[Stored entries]

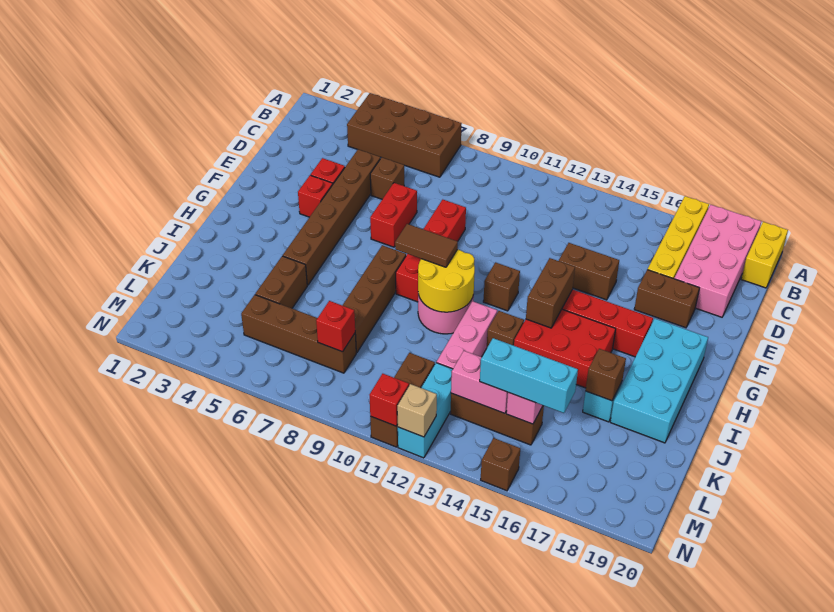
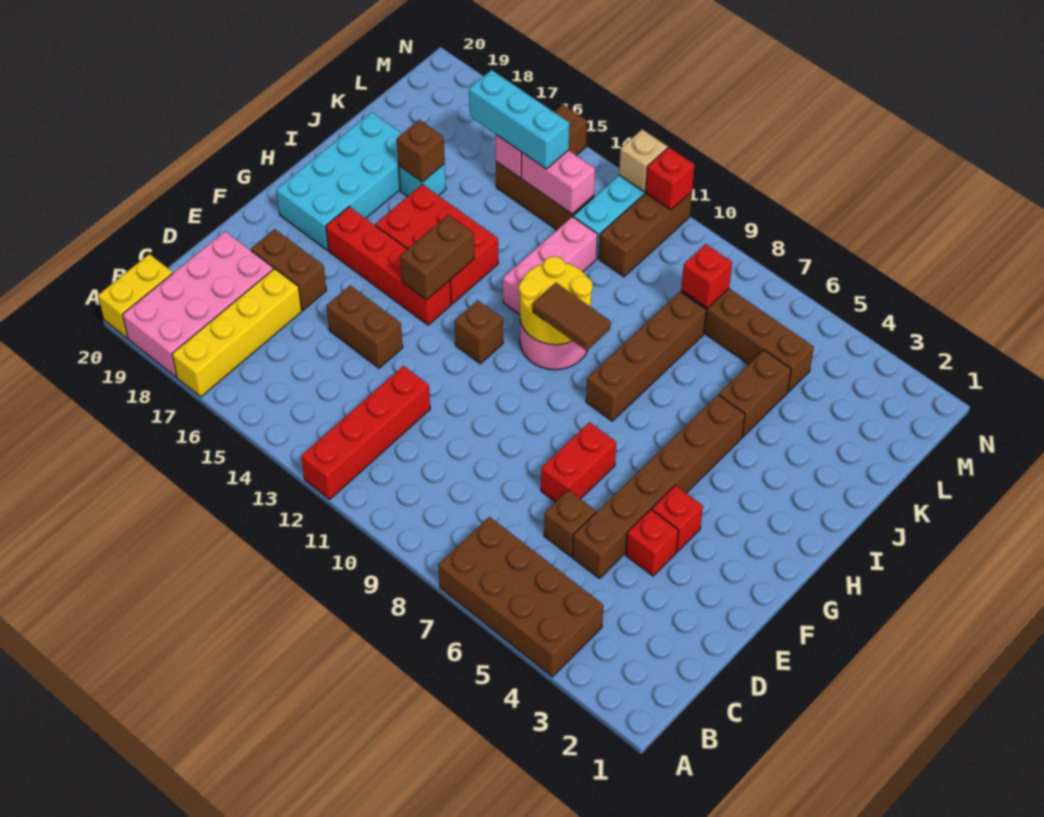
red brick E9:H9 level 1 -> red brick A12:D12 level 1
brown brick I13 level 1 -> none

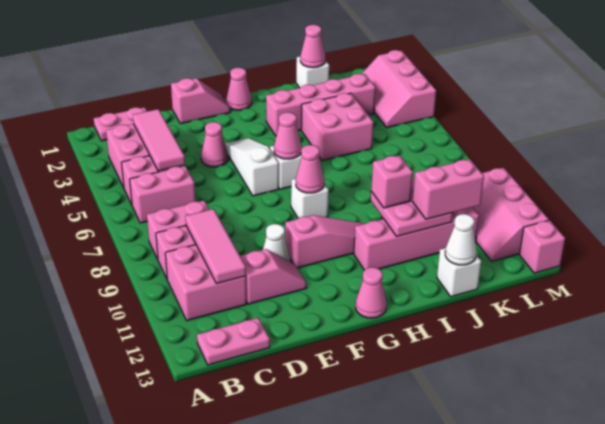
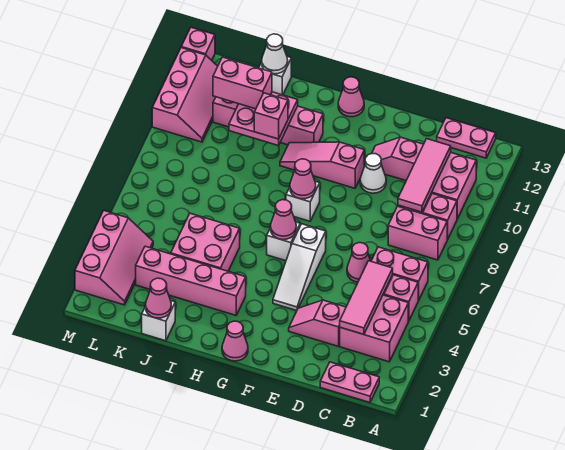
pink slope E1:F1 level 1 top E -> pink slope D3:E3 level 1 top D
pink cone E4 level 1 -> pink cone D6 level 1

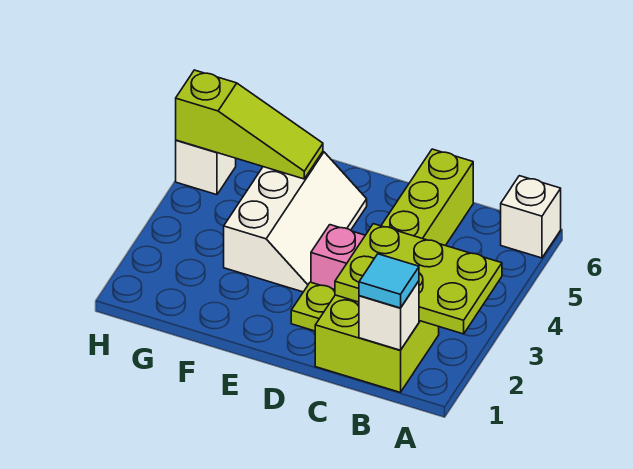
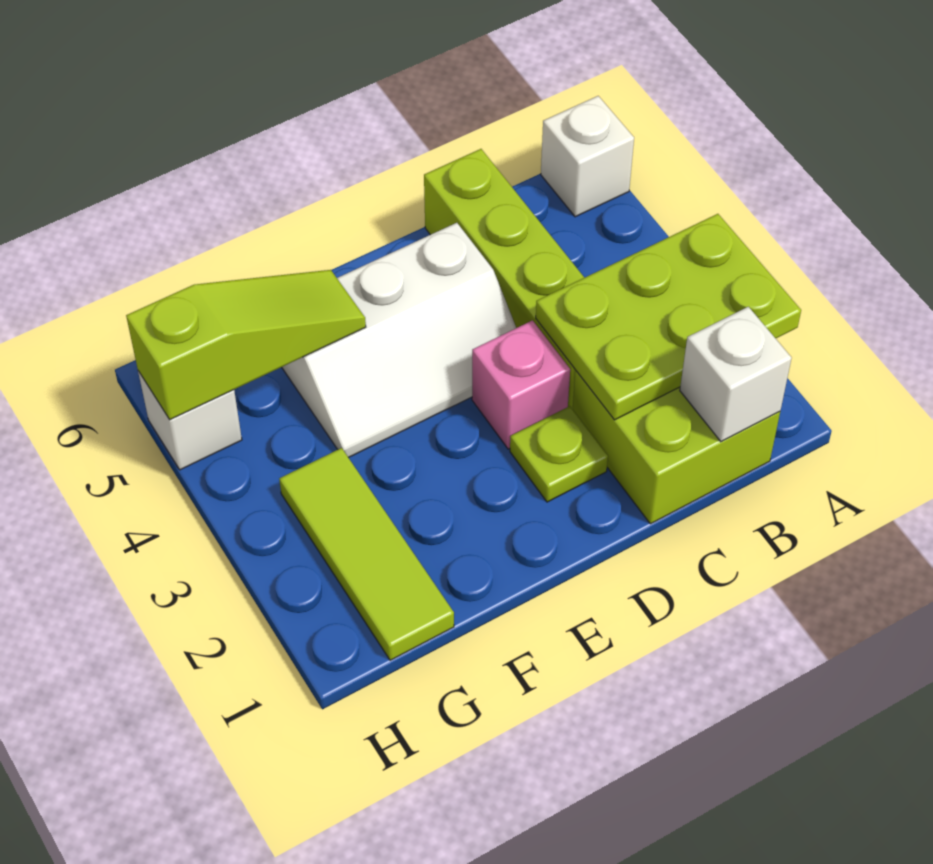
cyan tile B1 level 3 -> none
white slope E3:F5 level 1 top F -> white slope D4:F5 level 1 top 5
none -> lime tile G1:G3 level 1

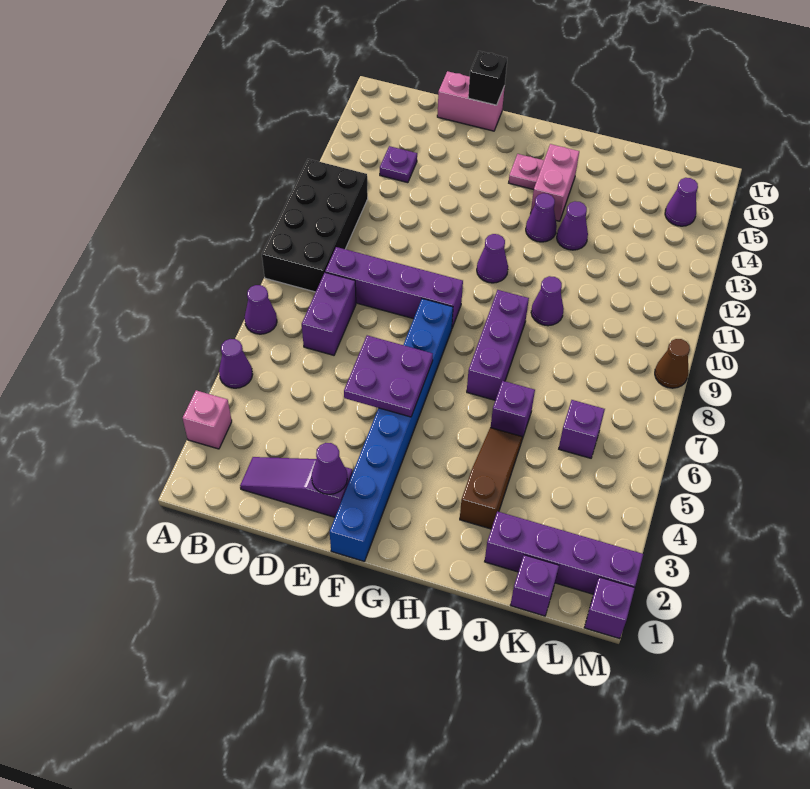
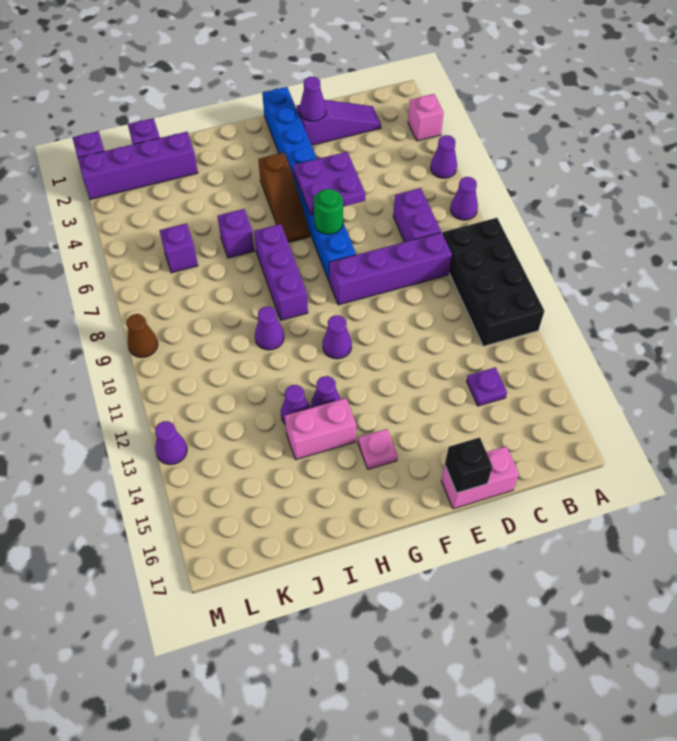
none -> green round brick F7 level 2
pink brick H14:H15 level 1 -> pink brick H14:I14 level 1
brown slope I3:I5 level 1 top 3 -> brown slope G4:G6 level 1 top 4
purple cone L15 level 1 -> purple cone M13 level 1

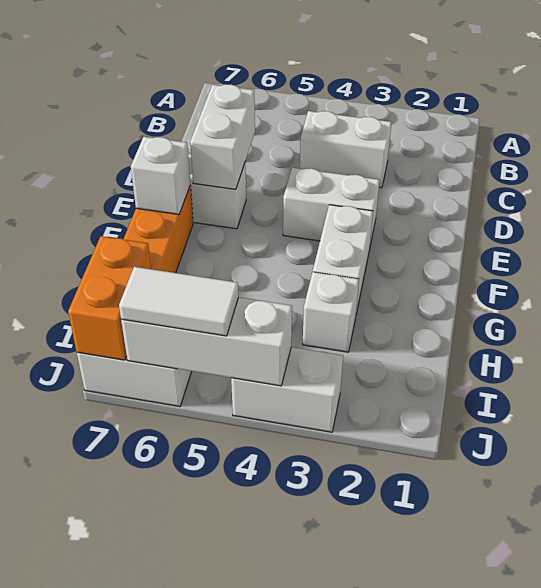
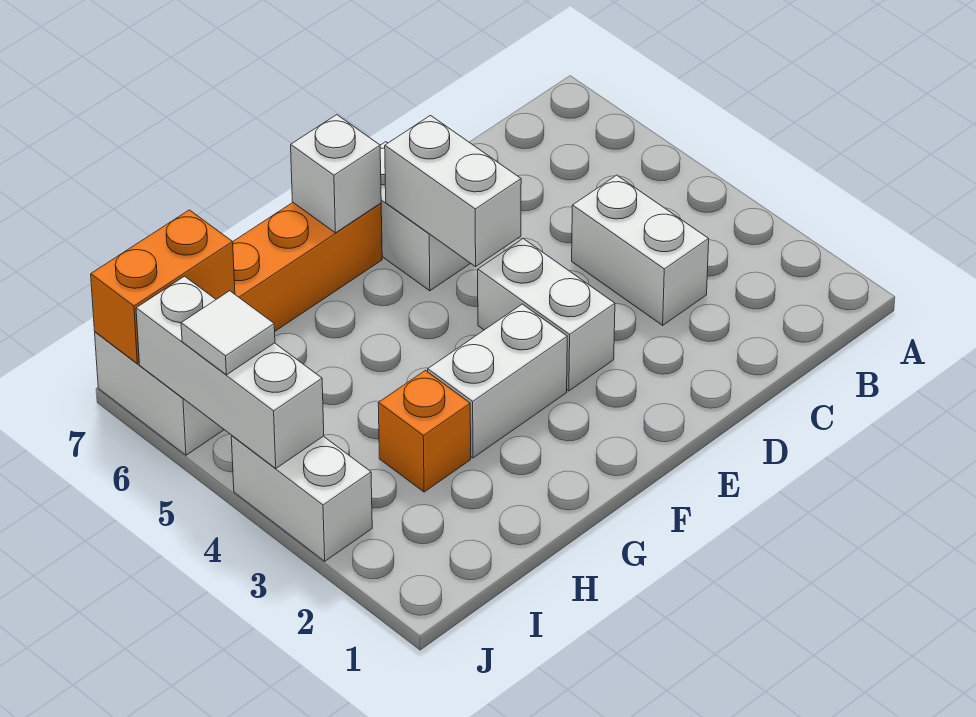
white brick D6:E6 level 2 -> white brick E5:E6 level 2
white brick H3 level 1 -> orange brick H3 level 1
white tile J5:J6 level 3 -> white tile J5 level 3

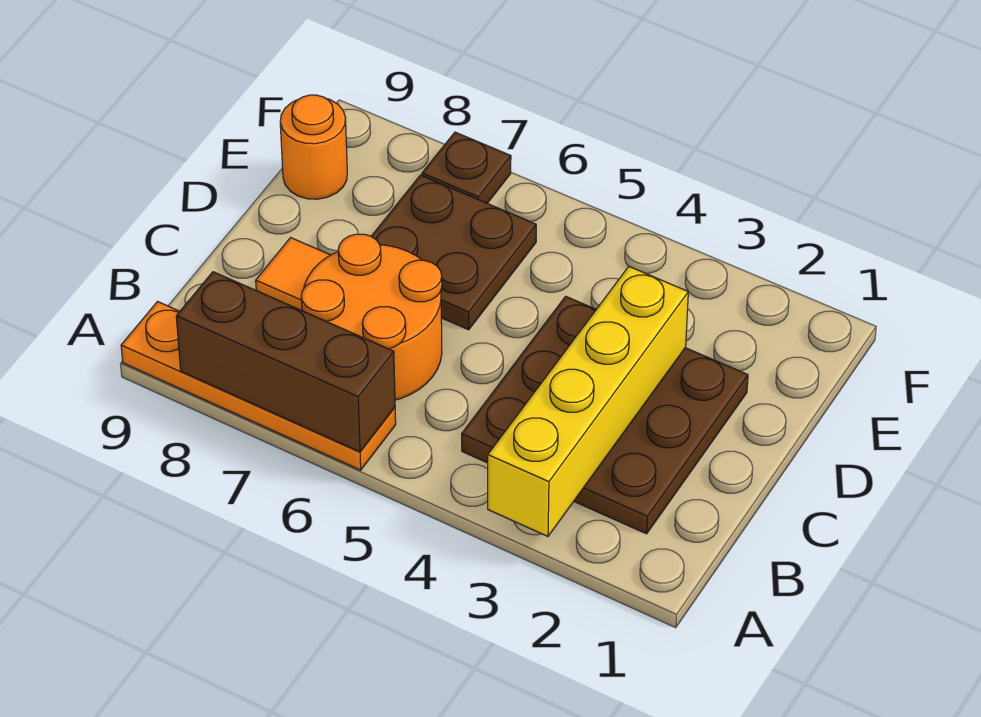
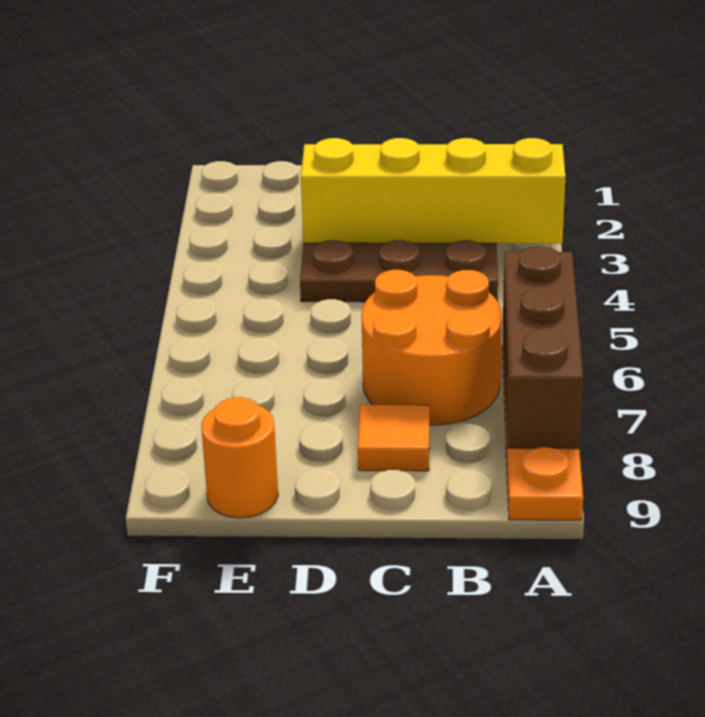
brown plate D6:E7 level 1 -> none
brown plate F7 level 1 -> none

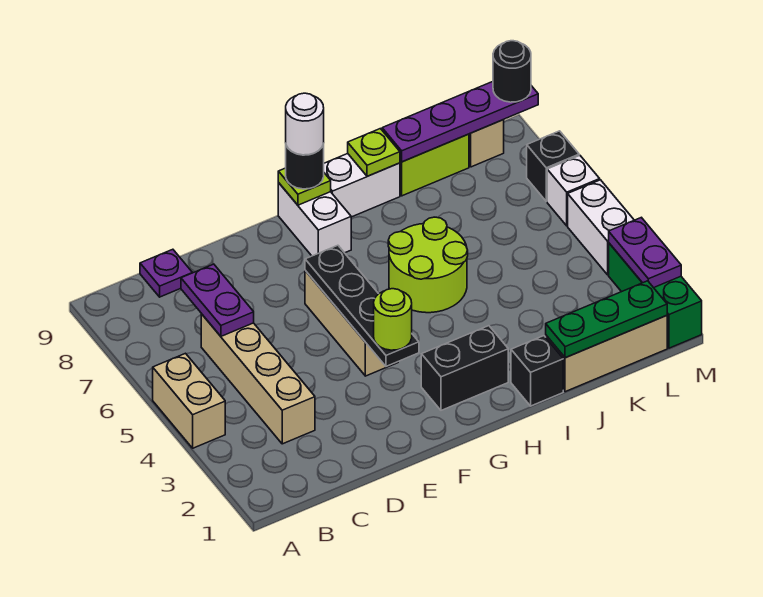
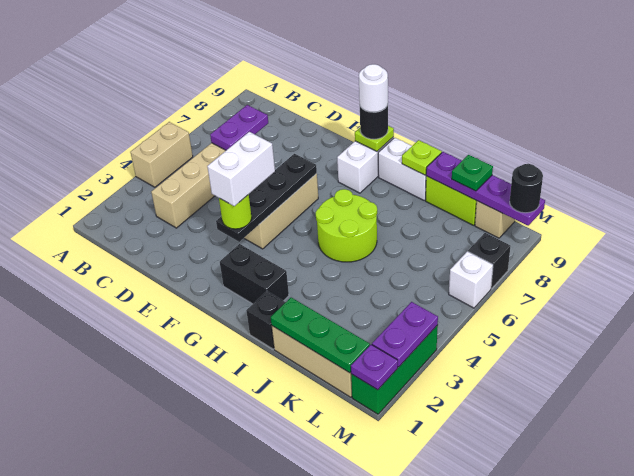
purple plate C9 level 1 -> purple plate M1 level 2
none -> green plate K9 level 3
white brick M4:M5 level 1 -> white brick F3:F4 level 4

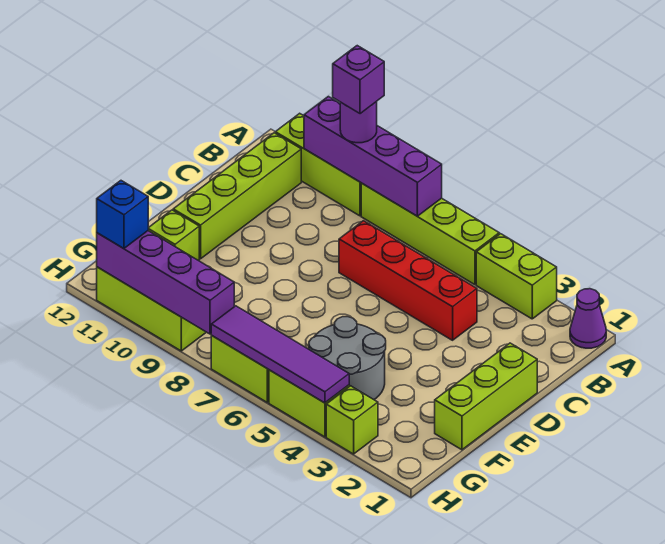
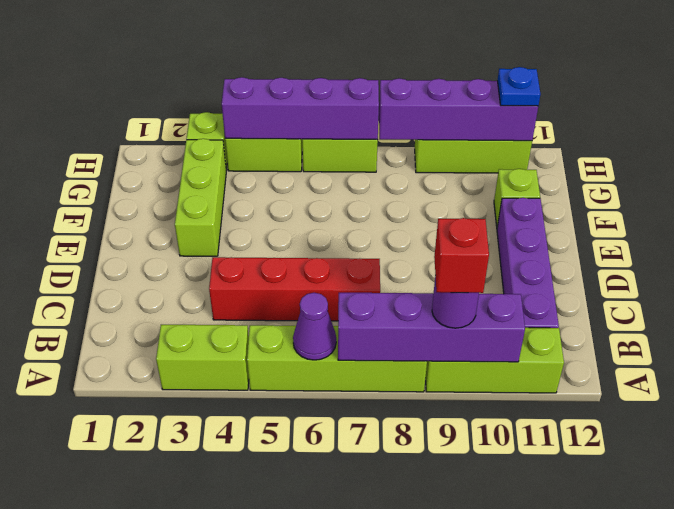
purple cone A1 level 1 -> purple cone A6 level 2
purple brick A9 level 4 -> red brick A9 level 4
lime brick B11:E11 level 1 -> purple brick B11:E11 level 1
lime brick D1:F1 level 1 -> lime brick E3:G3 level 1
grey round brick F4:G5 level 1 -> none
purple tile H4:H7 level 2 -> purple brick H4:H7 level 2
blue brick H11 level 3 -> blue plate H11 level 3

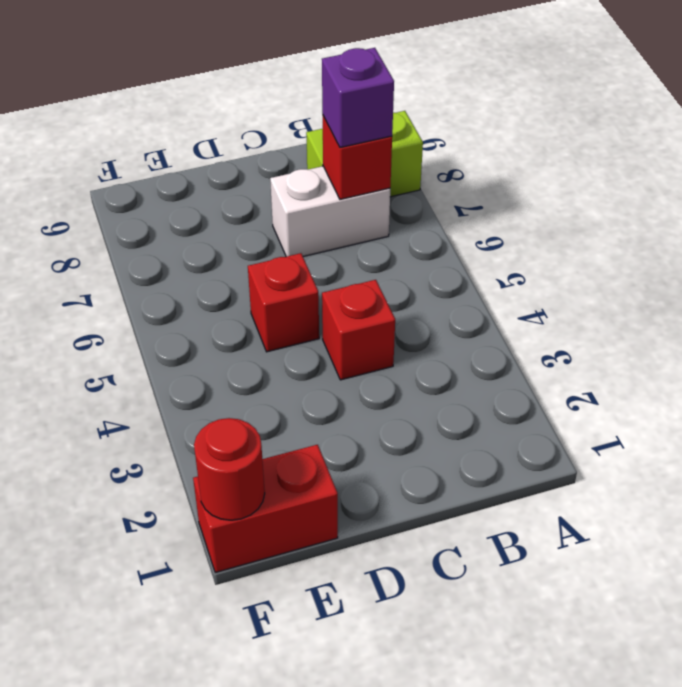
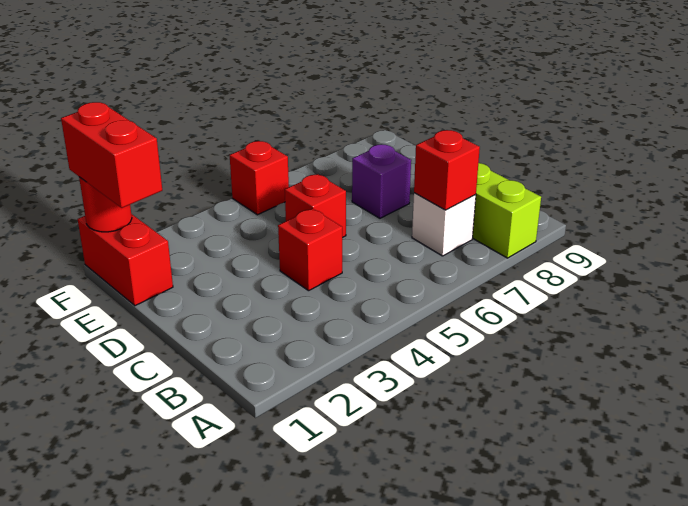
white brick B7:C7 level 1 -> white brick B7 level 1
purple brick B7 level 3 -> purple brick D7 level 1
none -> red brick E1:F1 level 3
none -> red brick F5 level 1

▸ **TASK PROMPT**
Copy only these lines from the records above, exactly: the one with "none -> green plate K9 level 3", the one with "lime brick D1:F1", and those between. Skip the pictures.

▸ **RESULT OF THE EXERCISE**
none -> green plate K9 level 3
white brick M4:M5 level 1 -> white brick F3:F4 level 4

purple cone A1 level 1 -> purple cone A6 level 2
purple brick A9 level 4 -> red brick A9 level 4
lime brick B11:E11 level 1 -> purple brick B11:E11 level 1
lime brick D1:F1 level 1 -> lime brick E3:G3 level 1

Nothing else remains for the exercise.